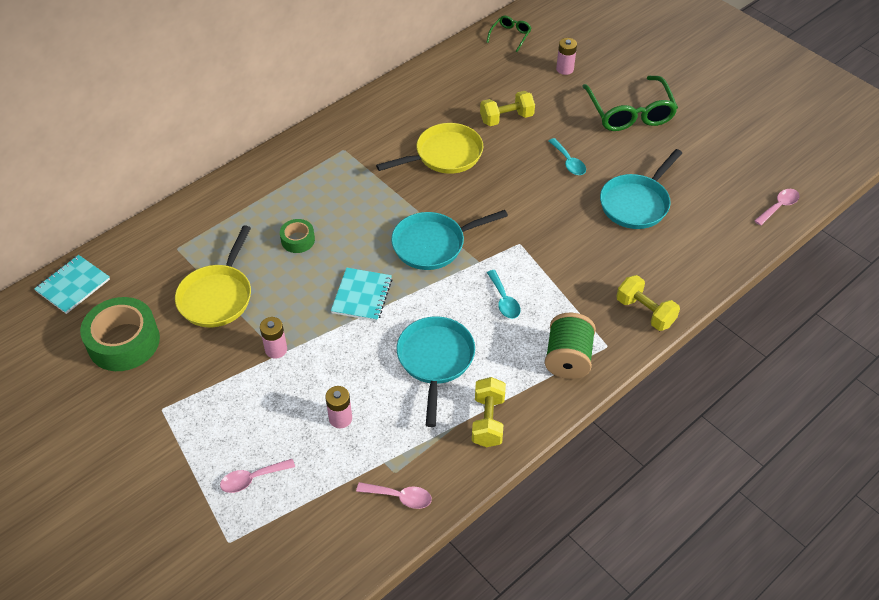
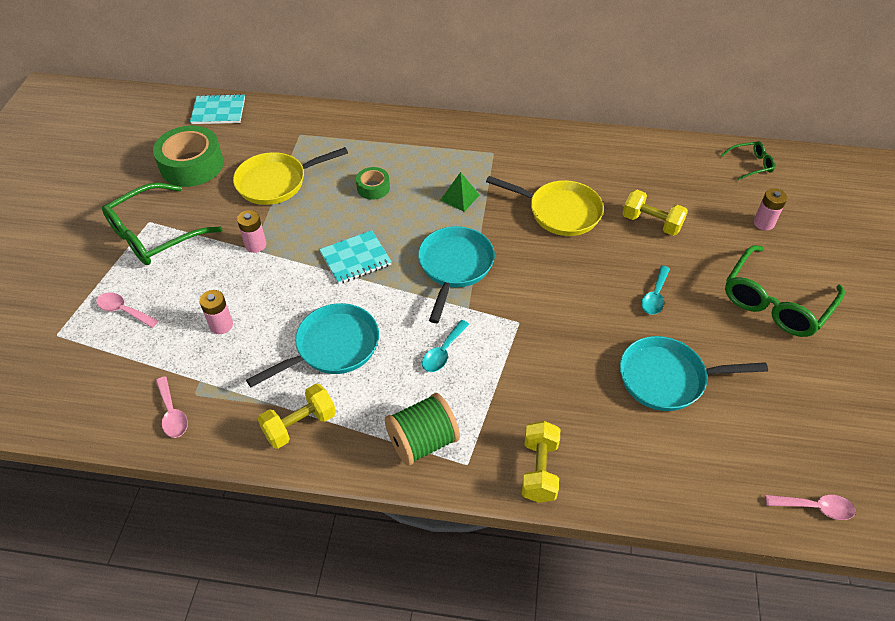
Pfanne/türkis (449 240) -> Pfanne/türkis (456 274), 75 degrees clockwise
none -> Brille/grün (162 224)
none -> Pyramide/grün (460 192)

Task item: Please print the data above once more, exactly as it appears, with no pictures.

Final answer:
Pfanne/türkis (449 240) -> Pfanne/türkis (456 274), 75 degrees clockwise
none -> Brille/grün (162 224)
none -> Pyramide/grün (460 192)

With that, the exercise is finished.